(Beginning of Data excerpts)

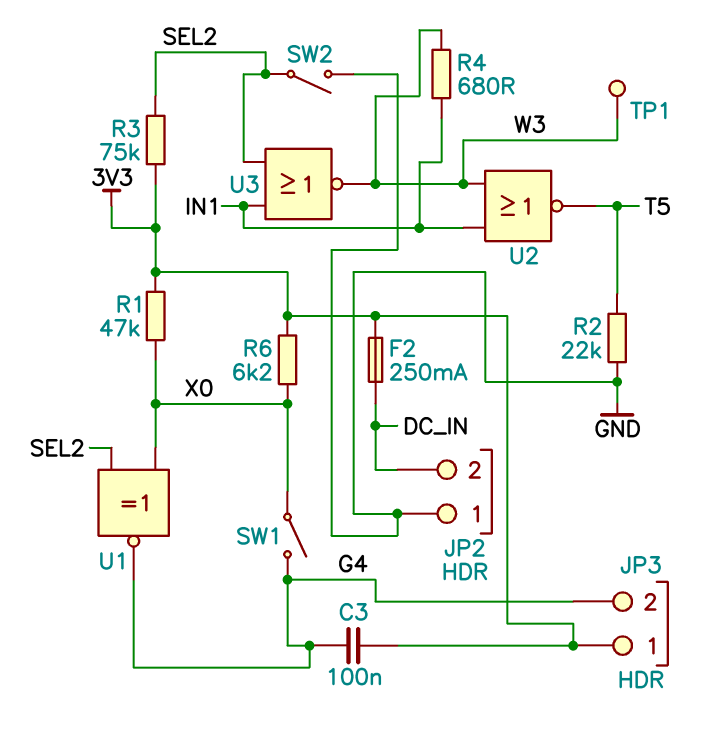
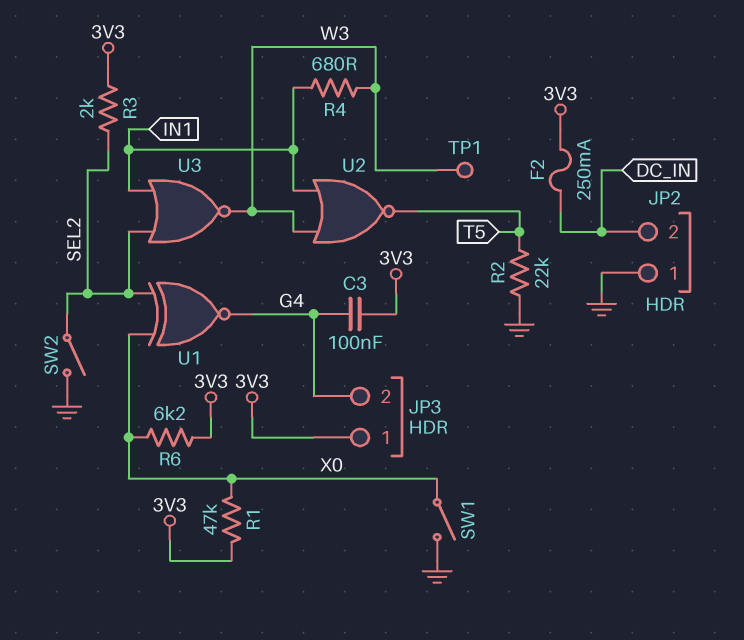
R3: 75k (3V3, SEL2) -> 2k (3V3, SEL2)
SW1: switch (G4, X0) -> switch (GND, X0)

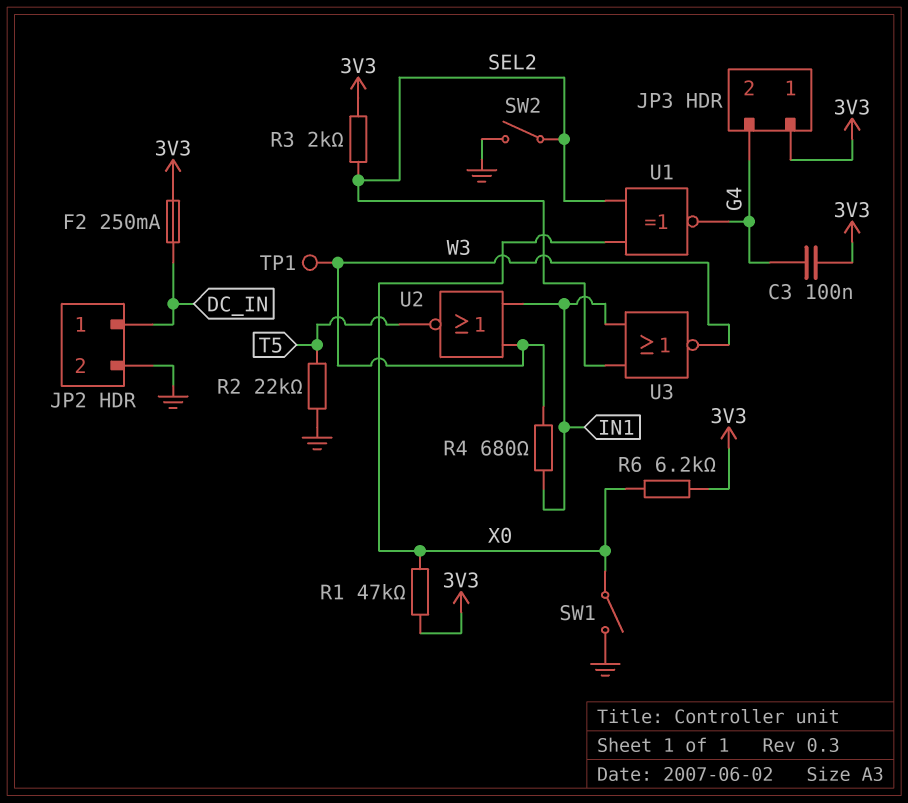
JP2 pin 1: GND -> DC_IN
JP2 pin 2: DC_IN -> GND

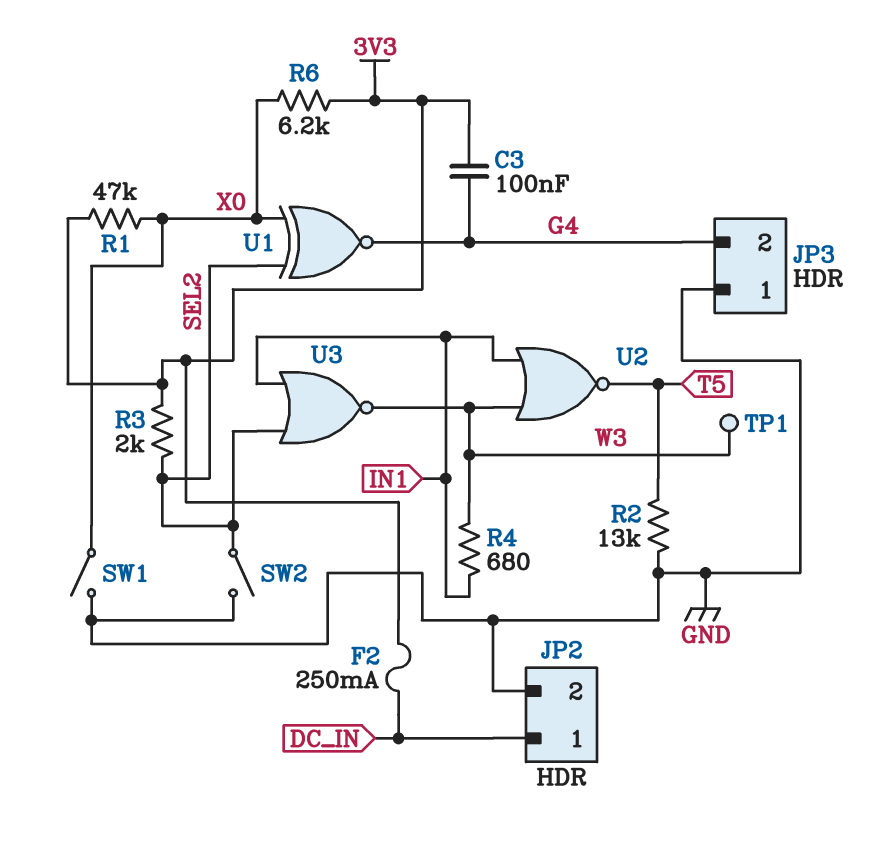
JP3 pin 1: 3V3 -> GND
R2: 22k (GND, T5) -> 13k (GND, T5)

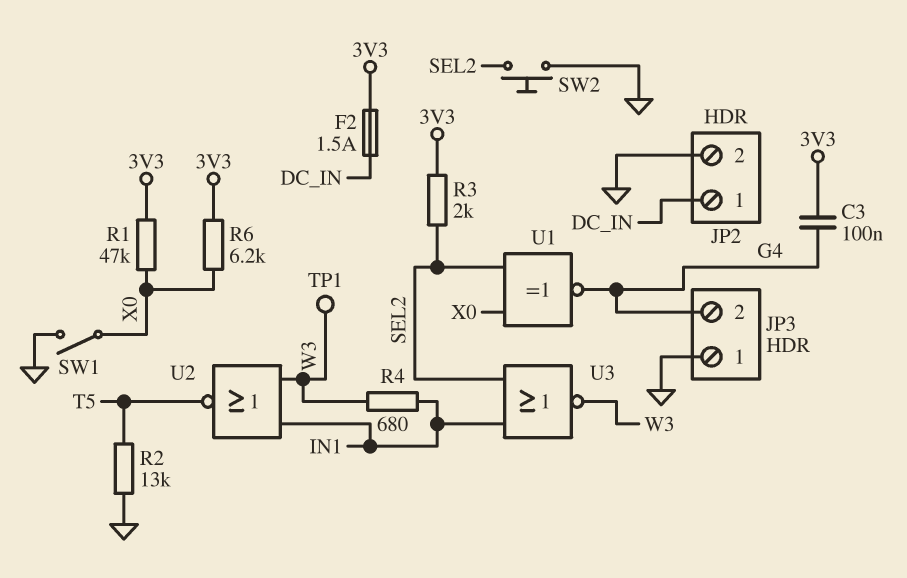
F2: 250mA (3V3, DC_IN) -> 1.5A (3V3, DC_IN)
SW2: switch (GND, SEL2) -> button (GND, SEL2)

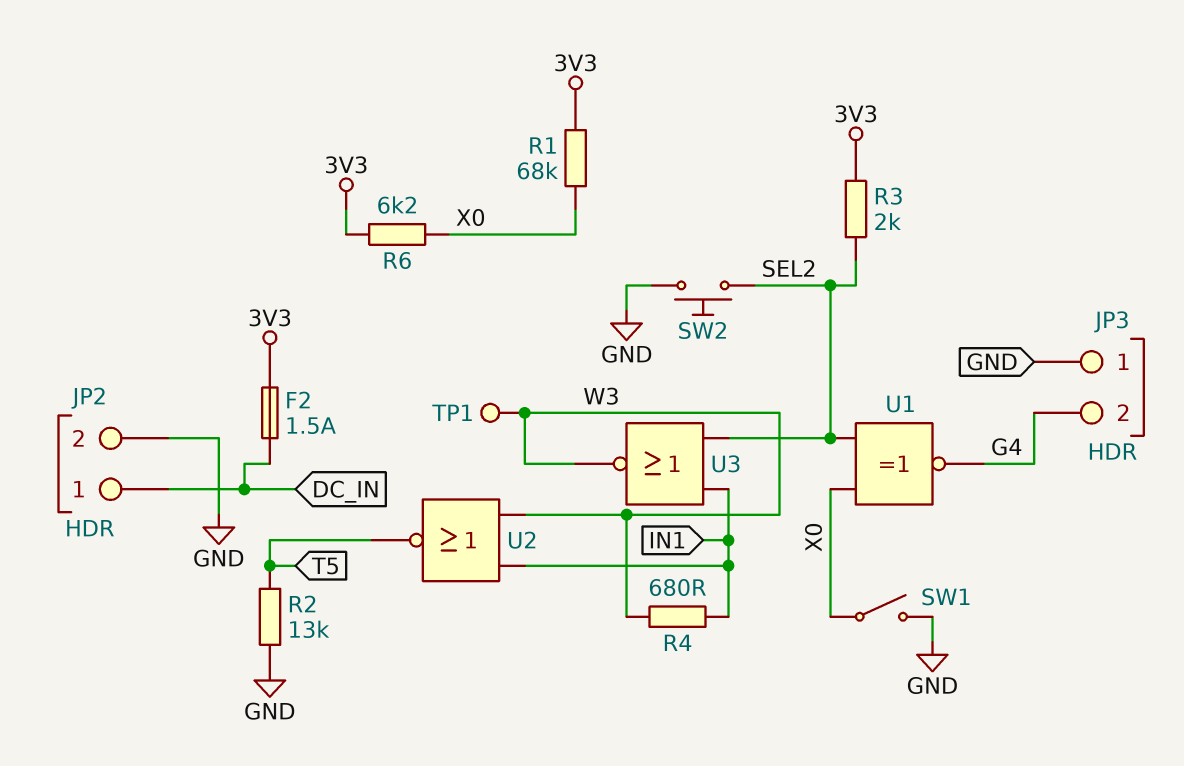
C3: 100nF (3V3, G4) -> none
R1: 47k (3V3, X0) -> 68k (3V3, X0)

(End of Data excerpts)

* **Task instructions**: The records above need retyping in full. Omit the pictures, and change nothing else.

* **Result of this task**:
R3: 75k (3V3, SEL2) -> 2k (3V3, SEL2)
SW1: switch (G4, X0) -> switch (GND, X0)

JP2 pin 1: GND -> DC_IN
JP2 pin 2: DC_IN -> GND

JP3 pin 1: 3V3 -> GND
R2: 22k (GND, T5) -> 13k (GND, T5)

F2: 250mA (3V3, DC_IN) -> 1.5A (3V3, DC_IN)
SW2: switch (GND, SEL2) -> button (GND, SEL2)

C3: 100nF (3V3, G4) -> none
R1: 47k (3V3, X0) -> 68k (3V3, X0)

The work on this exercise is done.